Information provided >>
++++

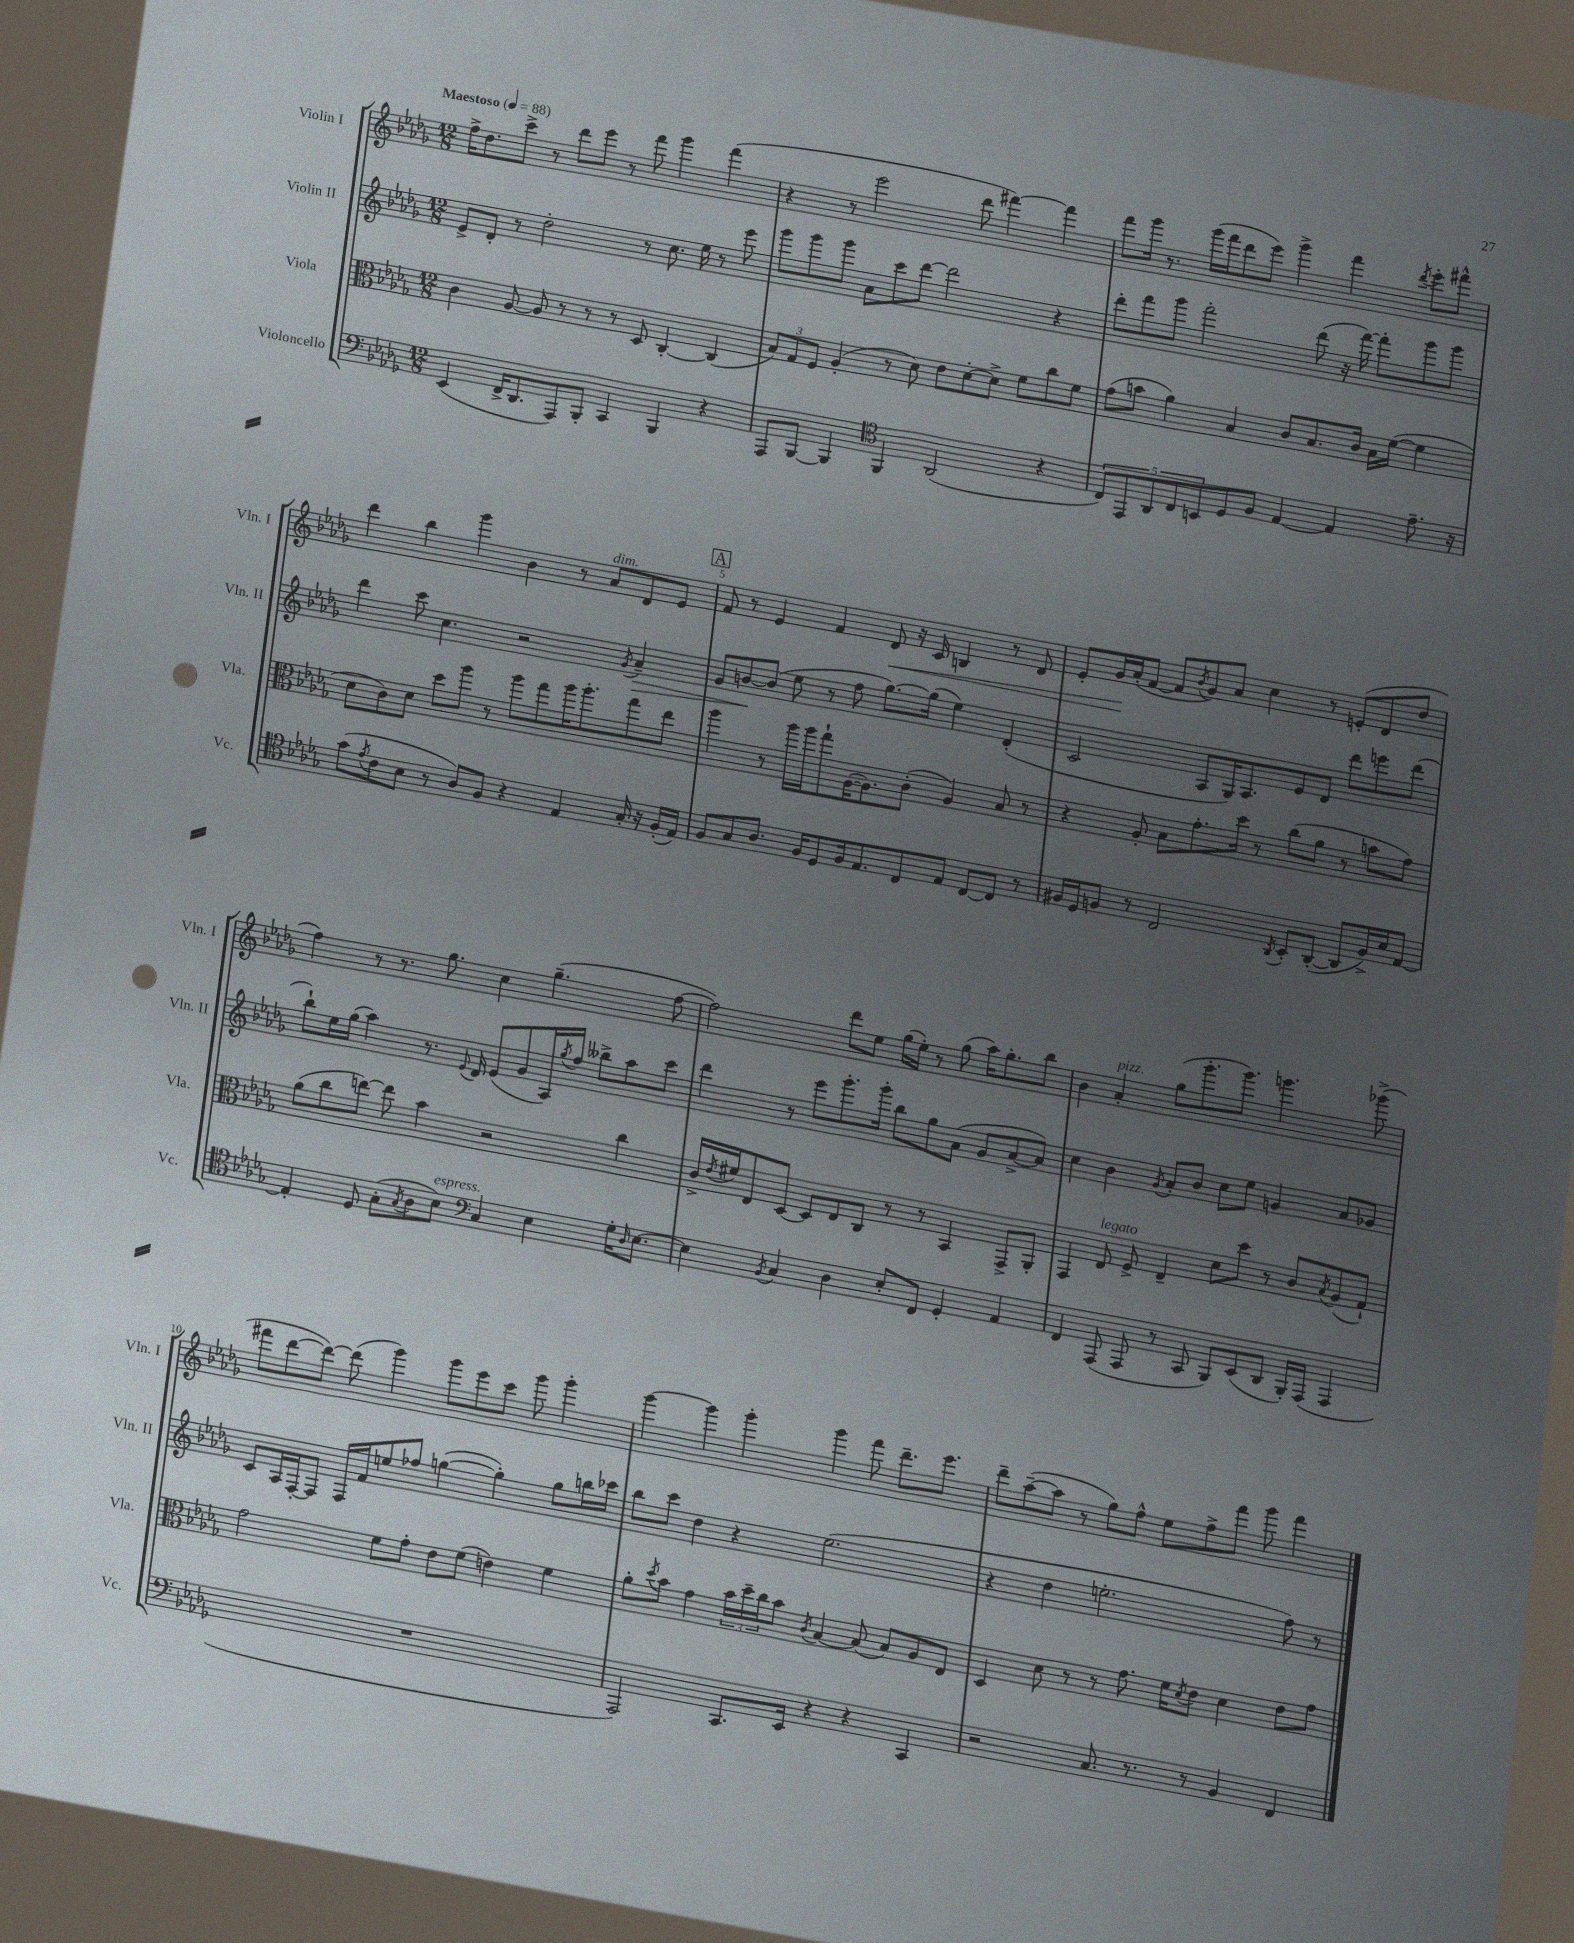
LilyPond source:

<<
\new StaffGroup <<
\new Staff = "s0" \with { instrumentName = "Violin I" shortInstrumentName = "Vln. I" } {
    \clef treble \key des \major \numericTimeSignature \time 12/8 \tempo "Maestoso" 4 = 88
    f''16-> des''8. c'''8-> r8 des'''8 ees'''8 r8 f'''8 ges'''4 f'''4( |
    r4 r8 ees'''2 des'''8 fis'''4~) fis'''4 |
    f'''8 ges'''16 r8. ges'''16( f'''16 des'''8 ees'''8) ges'''4-> f'''4 \acciaccatura { des'''8 } ees'''8-. fis'''8-^ |
    des'''4 bes''4 ges'''4 bes'4 r8 aes'8^\markup { \italic "dim." } des'8 ees'8 |
    \mark \markup { \box "A" } f'8 r8 ees'4 f'4 des'8\< r16 c'16 b4 r8 des'8 |
    ees'8-. ges'16\! aes'16-.( f'8~ f'8 \acciaccatura { bes'8 } ges'8) aes'8 c''4 r8 e'8-.( des'8 des''8 |
    f''4) r8 r8. ges''8. c''4 ges''4.--( f''8~ |
    f''2) des'''8 ees''8 ges''16( ees''16-.) r8 ges''8( aes''16) ges''8.-. bes''8 |
    bes'4 aes'4-.^\markup { \italic "pizz." } ges''8( ges'''8.-. ges'''8.) g'''4. ges'''8->( |
    fis'''8 des'''8~ des'''8~) des'''8( ges'''4) ges'''8 ees'''8 c'''8 ges'''8 ges'''4-. |
    ges'''4~ ges'''4 ges'''4-. ges'''4 f'''8 des'''8.-- ees'''8. |
    des'''8-- aes''8~--( aes''8 r8 ges''8) f''8-^ ees''8 f''8-> f'''8 ges'''8 f'''4 \bar "|." |
}
\new Staff = "s1" \with { instrumentName = "Violin II" shortInstrumentName = "Vln. II" } {
    \clef treble \key des \major \numericTimeSignature \time 12/8
    ees'8-> des'8-. r8 des''2-. r8 c''8. ees''16 r8 ees'''8 |
    ges'''8 ges'''8 ges'''8 aes'8 c'''8 des'''8~ des'''2 r4 |
    des'''8-. f'''8 ges'''8 f'''2-. des'''8( r16 f'''16~) f'''8-. ges'''8 ges'''8 |
    des'''4 c'''8 c''4. r2 \acciaccatura { ges'8 } aes'4--\> |
    \mark \markup { \box "A" } ges'8 b'8~\! b'8( ees''8 r8 f''8 ges''8.~) ges''16( ees''4) des'4-.( |
    c'2 aes8 ges16) aes8. ees'8 des'8 des'''8 e'''8 des'''8( |
    bes''8-!) ees''16 ges''16( aes''4) r8. \appoggiatura { ees'8 } des'16 ees'8( ges'8 aes16) \acciaccatura { ges''8 } f''16 beses''8-> aes''8 c'''8 |
    des'''4 r8 ees'''8 ges'''8.-. ges'''16-. bes''8 ges''8 aes'8( ges'8 aes'8~-> aes'8) |
    c''4 bes'4 \acciaccatura { ges'8 } aes'8-. bes'8 c''8 ees''8 g'4 aes'8 ges'8 |
    c'8 aes16 f16~-. f8 f16 f'16 e''8 fes''8 g''4~( g''4-.) g''8 b''16 ces'''16 |
    bes''8 c'''8 des''4 r4 ees''2.( |
    r4 des''4 e''2.-. f''8) r8 \bar "|." |
}
\new Staff = "s2" \with { instrumentName = "Viola" shortInstrumentName = "Vla." } {
    \clef alto \key des \major \numericTimeSignature \time 12/8
    c'4 aes8~ aes8 r8 r8 r8 des8 c4~-. c4( |
    \tuplet 3/2 { bes8) ges8 f8 } aes4-.( r8 des'8) ees'8 des'8~-. des'8-> f'8 c''8 f'8 |
    ges'8( b'8 aes'4) bes4 c'8 bes8. c'16 bes16 f'16~( f'4 |
    des'8 c'8) des'8 des''8 aes''8 r8 aes''8 ges''8 aes''16 aes''8.-. ges''8 ees''8 |
    \mark \markup { \box "A" } aes''4 r8 aes''16 aes''16 ges''8-! aes16~( aes8.) c'8-.( aes4) bes8 r8 |
    r4 aes8-. bes8 ges'8.-. des''16 r8 c''8( aes'8 r8 b'8 ges'8) |
    aes'8( c''8 e''8~) e''8 bes'4 r2 c''4 |
    c'16-> \acciaccatura { ees'8 } fis'16 ees8 des8~ des8 ees8 c8 r8 r8 bes,4 ges,8-> aes,8-. |
    ges,4 ees8^\markup { \italic "legato" } f8-> ees4-- des'8 des''8 r8 c'8 \acciaccatura { bes8 } aes8( ges8-!) |
    ges'2 f'8 ges'8-. ees'8 f'8( e'4) f'4 |
    aes'8-. \acciaccatura { des''8 } bes'8 ges'4 \tuplet 3/2 { bes'16 des''16-- c''16 } bes'8 \acciaccatura { c'8 } bes4~ bes8( bes8) aes8 ees8 |
    des4 des'8 r8 r8 ges'8. f'16 \acciaccatura { des'8 } ees'8 des'4 ees'8 ges'8 \bar "|." |
}
\new Staff = "s3" \with { instrumentName = "Violoncello" shortInstrumentName = "Vc." } {
    \clef bass \key des \major \numericTimeSignature \time 12/8
    ees,4( f,16-> des,8. aes,,8) bes,,8-. c,4 bes,,4 r4 |
    aes,,8 bes,,8~ bes,,4 \clef tenor f,4 aes,2( r4 |
    \tuplet 5/4 { c8) ees,8 aes,8 c8 b,8 } des8 f8 ees4~ ees4 ees'8.-- r16 |
    ges'8( \acciaccatura { ees'8 } c'8 bes8 r8 aes8) f8 r4 ees4 ges16-. r16 f16-.( ees16) |
    \mark \markup { \box "A" } f8 ges8 aes8. f16 des8 f16 ees8. c8 ees8 c8~ c8 r8 |
    fis16 des16 f8 r8 c2 \acciaccatura { aes,8 } bes,8-. aes,8~-.( aes,8 f16->) bes16 ees8~ |
    ees4-. des8 ges8-.( \acciaccatura { ges8 } aes8 bes8^\markup { \italic "espress." }) \clef bass c4 ees4 ges16-. \grace { des16 } ees8.~ |
    ees4 \acciaccatura { bes,8 } c4 des4 ees8-. f,8 ges,4-. aes,4 |
    f,4 aes,,8( aes,,8 r8 c,8 bes,,8) ees,8( des,8 bes,,16-.) aes,,16( aes,,4 |
    R1. |
    aes,,2) c,8. ees,16 r4 r4 c,4 |
    r2 c8. r8. r8 bes,4 f,4 \bar "|." |
}
>>
>>
\layout { \context { \Score \override BarNumber.break-visibility = ##(#f #t #t) barNumberVisibility = #(every-nth-bar-number-visible 5) } }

++++

Exercise prompt >> List every line above that contains the string "shortInstrumentName". Copy each such line whole, and treat uppercase and lowercase as different.

Written reply >>
\new Staff = "s0" \with { instrumentName = "Violin I" shortInstrumentName = "Vln. I" } {
\new Staff = "s1" \with { instrumentName = "Violin II" shortInstrumentName = "Vln. II" } {
\new Staff = "s2" \with { instrumentName = "Viola" shortInstrumentName = "Vla." } {
\new Staff = "s3" \with { instrumentName = "Violoncello" shortInstrumentName = "Vc." } {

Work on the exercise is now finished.